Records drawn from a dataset
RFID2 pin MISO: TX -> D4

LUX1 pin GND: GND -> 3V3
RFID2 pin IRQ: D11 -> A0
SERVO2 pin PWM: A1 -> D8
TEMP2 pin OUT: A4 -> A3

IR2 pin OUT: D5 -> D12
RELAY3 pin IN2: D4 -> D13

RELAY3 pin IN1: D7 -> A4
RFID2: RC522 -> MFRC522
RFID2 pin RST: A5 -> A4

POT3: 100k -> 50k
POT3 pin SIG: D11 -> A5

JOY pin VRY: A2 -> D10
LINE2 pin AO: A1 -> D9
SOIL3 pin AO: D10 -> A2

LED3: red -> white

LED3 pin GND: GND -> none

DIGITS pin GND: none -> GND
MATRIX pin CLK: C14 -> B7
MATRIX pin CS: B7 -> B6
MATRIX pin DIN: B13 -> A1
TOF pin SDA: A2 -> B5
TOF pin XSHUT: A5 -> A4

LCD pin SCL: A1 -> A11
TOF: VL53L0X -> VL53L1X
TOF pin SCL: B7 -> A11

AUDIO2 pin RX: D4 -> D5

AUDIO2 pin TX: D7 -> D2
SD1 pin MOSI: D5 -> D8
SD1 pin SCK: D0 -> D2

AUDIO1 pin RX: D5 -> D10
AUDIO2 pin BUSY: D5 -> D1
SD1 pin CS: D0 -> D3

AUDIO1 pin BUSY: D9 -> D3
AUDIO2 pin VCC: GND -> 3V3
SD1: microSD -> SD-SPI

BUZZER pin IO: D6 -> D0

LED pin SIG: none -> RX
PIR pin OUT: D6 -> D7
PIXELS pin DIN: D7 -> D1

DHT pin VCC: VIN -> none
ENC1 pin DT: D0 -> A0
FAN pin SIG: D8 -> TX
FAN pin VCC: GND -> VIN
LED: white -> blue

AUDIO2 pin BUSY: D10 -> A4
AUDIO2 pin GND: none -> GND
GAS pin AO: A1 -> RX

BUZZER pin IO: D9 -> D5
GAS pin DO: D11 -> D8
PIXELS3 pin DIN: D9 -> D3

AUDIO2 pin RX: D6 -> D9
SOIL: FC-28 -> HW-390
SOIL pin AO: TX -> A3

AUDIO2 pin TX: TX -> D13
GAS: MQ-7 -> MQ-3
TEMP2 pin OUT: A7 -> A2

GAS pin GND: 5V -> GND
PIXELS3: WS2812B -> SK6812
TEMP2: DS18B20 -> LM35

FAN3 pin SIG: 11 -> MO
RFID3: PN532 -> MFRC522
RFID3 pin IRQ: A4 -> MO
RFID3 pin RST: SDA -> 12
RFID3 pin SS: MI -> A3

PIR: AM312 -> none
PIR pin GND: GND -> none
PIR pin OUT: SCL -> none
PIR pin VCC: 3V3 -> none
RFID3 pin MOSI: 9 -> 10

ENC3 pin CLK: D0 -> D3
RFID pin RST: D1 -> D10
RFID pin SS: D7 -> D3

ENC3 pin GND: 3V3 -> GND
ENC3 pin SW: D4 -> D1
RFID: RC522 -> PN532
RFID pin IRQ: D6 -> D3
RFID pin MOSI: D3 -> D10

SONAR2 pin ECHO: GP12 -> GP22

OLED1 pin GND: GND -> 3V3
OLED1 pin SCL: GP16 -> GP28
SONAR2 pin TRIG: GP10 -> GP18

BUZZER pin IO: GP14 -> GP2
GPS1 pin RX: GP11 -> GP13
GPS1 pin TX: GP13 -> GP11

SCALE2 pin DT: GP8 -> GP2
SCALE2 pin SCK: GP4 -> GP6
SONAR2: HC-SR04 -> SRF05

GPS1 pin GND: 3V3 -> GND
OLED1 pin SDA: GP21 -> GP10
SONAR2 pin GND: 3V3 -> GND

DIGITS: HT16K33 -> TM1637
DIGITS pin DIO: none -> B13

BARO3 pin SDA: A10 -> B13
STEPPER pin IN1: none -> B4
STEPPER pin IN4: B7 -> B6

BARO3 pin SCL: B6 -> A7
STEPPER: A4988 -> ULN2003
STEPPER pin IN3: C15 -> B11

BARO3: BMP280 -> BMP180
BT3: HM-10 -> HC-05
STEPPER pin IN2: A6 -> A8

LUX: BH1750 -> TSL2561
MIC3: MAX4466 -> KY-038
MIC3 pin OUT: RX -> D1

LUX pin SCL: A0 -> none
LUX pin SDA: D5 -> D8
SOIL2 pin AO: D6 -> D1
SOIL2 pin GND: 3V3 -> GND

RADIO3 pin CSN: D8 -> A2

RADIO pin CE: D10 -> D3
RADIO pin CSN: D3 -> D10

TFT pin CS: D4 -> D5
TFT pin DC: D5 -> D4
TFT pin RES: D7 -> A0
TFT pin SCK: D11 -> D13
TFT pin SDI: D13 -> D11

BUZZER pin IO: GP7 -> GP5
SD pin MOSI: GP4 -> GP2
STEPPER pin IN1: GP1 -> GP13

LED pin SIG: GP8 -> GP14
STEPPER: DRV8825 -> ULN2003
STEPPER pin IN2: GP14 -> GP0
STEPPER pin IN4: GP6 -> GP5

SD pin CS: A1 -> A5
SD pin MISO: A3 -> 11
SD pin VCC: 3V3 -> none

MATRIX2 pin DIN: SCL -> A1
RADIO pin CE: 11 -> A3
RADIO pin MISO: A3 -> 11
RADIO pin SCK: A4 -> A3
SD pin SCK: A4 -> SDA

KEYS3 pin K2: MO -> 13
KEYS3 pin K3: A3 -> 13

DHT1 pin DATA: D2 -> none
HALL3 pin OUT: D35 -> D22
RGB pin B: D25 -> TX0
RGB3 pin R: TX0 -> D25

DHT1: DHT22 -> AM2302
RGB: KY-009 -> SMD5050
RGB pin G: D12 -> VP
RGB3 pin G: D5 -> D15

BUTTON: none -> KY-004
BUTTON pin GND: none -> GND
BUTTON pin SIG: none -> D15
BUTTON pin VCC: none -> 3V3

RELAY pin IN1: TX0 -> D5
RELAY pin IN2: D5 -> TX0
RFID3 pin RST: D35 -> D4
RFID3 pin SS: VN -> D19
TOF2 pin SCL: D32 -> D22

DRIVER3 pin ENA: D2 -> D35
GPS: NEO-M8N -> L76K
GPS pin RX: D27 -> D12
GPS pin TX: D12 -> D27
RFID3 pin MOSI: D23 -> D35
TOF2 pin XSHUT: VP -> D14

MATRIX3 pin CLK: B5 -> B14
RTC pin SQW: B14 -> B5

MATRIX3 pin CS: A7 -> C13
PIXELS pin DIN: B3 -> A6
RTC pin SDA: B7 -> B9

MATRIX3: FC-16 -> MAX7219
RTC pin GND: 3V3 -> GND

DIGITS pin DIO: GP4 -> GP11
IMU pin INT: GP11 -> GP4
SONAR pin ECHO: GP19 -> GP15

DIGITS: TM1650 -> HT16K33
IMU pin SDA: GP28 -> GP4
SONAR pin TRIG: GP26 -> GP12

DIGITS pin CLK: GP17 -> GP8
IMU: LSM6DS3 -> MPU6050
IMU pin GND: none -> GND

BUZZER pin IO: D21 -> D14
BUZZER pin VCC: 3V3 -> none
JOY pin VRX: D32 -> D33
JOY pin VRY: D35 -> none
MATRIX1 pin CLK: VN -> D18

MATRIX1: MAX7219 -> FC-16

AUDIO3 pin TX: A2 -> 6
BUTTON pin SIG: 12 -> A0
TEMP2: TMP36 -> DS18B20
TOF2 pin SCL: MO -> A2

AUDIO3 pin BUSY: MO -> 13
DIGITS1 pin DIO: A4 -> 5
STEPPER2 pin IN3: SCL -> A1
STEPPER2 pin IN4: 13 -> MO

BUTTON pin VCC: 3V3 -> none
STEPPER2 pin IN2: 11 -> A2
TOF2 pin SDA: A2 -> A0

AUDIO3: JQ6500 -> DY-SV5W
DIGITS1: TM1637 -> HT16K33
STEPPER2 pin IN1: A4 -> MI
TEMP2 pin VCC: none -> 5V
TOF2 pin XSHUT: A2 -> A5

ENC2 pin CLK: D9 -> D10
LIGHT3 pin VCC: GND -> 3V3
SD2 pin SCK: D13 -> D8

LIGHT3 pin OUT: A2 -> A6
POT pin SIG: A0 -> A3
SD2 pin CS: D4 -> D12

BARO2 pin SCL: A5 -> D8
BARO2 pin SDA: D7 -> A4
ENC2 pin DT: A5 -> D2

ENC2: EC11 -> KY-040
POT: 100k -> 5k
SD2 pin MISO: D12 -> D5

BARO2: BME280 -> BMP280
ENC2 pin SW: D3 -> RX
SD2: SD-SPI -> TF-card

=== EXERCISE REQUIREMENTS ===
Using only the data above, copy out the lines that include the word "MOSI".

=== WRITTEN ANSWER ===
SD1 pin MOSI: D5 -> D8
RFID3 pin MOSI: 9 -> 10
RFID pin MOSI: D3 -> D10
SD pin MOSI: GP4 -> GP2
RFID3 pin MOSI: D23 -> D35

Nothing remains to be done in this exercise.